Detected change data
^^^^

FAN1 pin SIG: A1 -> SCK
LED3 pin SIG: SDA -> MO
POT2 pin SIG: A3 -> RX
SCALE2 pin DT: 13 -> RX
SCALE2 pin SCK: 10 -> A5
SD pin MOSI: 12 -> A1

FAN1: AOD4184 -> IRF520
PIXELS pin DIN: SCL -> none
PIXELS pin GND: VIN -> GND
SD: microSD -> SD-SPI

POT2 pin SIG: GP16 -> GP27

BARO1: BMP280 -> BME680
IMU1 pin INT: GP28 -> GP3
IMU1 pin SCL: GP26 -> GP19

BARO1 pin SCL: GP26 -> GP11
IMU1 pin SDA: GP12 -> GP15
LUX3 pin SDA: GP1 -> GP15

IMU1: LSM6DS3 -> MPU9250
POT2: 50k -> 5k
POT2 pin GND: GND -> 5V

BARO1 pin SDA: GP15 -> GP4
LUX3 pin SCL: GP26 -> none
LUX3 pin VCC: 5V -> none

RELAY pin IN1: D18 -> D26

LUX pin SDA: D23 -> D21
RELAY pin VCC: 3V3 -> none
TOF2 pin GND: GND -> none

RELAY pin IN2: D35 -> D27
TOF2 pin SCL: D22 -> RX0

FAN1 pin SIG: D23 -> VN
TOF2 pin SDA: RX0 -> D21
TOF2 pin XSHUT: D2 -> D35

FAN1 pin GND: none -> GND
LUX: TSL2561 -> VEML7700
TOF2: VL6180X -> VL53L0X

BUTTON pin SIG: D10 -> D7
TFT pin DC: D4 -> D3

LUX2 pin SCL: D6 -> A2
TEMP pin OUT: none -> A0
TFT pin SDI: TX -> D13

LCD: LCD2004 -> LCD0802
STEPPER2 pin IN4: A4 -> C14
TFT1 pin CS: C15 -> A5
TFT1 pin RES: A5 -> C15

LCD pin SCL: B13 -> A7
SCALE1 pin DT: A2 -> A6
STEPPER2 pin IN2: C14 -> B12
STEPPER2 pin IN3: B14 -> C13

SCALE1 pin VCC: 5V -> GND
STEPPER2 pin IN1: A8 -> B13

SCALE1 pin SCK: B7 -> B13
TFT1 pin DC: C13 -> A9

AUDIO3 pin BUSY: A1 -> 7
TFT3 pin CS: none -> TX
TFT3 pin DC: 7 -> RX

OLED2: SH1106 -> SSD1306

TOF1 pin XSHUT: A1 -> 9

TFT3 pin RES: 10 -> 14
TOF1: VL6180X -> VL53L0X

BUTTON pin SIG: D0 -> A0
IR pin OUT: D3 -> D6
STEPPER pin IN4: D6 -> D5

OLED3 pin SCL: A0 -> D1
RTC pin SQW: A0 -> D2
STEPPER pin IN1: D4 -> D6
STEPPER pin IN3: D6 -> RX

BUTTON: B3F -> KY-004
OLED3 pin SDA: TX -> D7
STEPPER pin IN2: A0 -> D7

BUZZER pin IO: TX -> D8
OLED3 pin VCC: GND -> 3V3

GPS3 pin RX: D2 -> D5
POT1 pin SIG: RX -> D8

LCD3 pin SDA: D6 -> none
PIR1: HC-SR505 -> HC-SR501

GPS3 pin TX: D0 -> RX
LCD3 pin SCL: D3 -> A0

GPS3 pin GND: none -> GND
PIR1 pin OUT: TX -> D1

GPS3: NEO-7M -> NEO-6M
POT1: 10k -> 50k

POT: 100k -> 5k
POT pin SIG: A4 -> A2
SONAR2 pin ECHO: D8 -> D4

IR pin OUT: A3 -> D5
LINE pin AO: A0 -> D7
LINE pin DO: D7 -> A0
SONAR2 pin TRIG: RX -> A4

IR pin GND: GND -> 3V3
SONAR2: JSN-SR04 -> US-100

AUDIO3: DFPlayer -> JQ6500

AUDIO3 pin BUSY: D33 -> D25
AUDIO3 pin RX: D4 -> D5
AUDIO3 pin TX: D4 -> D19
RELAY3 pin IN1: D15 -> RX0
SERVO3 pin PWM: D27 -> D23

^^^^

[Work item]
For the records above, restate every line word for word.

[Result for this exercise]
FAN1 pin SIG: A1 -> SCK
LED3 pin SIG: SDA -> MO
POT2 pin SIG: A3 -> RX
SCALE2 pin DT: 13 -> RX
SCALE2 pin SCK: 10 -> A5
SD pin MOSI: 12 -> A1

FAN1: AOD4184 -> IRF520
PIXELS pin DIN: SCL -> none
PIXELS pin GND: VIN -> GND
SD: microSD -> SD-SPI

POT2 pin SIG: GP16 -> GP27

BARO1: BMP280 -> BME680
IMU1 pin INT: GP28 -> GP3
IMU1 pin SCL: GP26 -> GP19

BARO1 pin SCL: GP26 -> GP11
IMU1 pin SDA: GP12 -> GP15
LUX3 pin SDA: GP1 -> GP15

IMU1: LSM6DS3 -> MPU9250
POT2: 50k -> 5k
POT2 pin GND: GND -> 5V

BARO1 pin SDA: GP15 -> GP4
LUX3 pin SCL: GP26 -> none
LUX3 pin VCC: 5V -> none

RELAY pin IN1: D18 -> D26

LUX pin SDA: D23 -> D21
RELAY pin VCC: 3V3 -> none
TOF2 pin GND: GND -> none

RELAY pin IN2: D35 -> D27
TOF2 pin SCL: D22 -> RX0

FAN1 pin SIG: D23 -> VN
TOF2 pin SDA: RX0 -> D21
TOF2 pin XSHUT: D2 -> D35

FAN1 pin GND: none -> GND
LUX: TSL2561 -> VEML7700
TOF2: VL6180X -> VL53L0X

BUTTON pin SIG: D10 -> D7
TFT pin DC: D4 -> D3

LUX2 pin SCL: D6 -> A2
TEMP pin OUT: none -> A0
TFT pin SDI: TX -> D13

LCD: LCD2004 -> LCD0802
STEPPER2 pin IN4: A4 -> C14
TFT1 pin CS: C15 -> A5
TFT1 pin RES: A5 -> C15

LCD pin SCL: B13 -> A7
SCALE1 pin DT: A2 -> A6
STEPPER2 pin IN2: C14 -> B12
STEPPER2 pin IN3: B14 -> C13

SCALE1 pin VCC: 5V -> GND
STEPPER2 pin IN1: A8 -> B13

SCALE1 pin SCK: B7 -> B13
TFT1 pin DC: C13 -> A9

AUDIO3 pin BUSY: A1 -> 7
TFT3 pin CS: none -> TX
TFT3 pin DC: 7 -> RX

OLED2: SH1106 -> SSD1306

TOF1 pin XSHUT: A1 -> 9

TFT3 pin RES: 10 -> 14
TOF1: VL6180X -> VL53L0X

BUTTON pin SIG: D0 -> A0
IR pin OUT: D3 -> D6
STEPPER pin IN4: D6 -> D5

OLED3 pin SCL: A0 -> D1
RTC pin SQW: A0 -> D2
STEPPER pin IN1: D4 -> D6
STEPPER pin IN3: D6 -> RX

BUTTON: B3F -> KY-004
OLED3 pin SDA: TX -> D7
STEPPER pin IN2: A0 -> D7

BUZZER pin IO: TX -> D8
OLED3 pin VCC: GND -> 3V3

GPS3 pin RX: D2 -> D5
POT1 pin SIG: RX -> D8

LCD3 pin SDA: D6 -> none
PIR1: HC-SR505 -> HC-SR501

GPS3 pin TX: D0 -> RX
LCD3 pin SCL: D3 -> A0

GPS3 pin GND: none -> GND
PIR1 pin OUT: TX -> D1

GPS3: NEO-7M -> NEO-6M
POT1: 10k -> 50k

POT: 100k -> 5k
POT pin SIG: A4 -> A2
SONAR2 pin ECHO: D8 -> D4

IR pin OUT: A3 -> D5
LINE pin AO: A0 -> D7
LINE pin DO: D7 -> A0
SONAR2 pin TRIG: RX -> A4

IR pin GND: GND -> 3V3
SONAR2: JSN-SR04 -> US-100

AUDIO3: DFPlayer -> JQ6500

AUDIO3 pin BUSY: D33 -> D25
AUDIO3 pin RX: D4 -> D5
AUDIO3 pin TX: D4 -> D19
RELAY3 pin IN1: D15 -> RX0
SERVO3 pin PWM: D27 -> D23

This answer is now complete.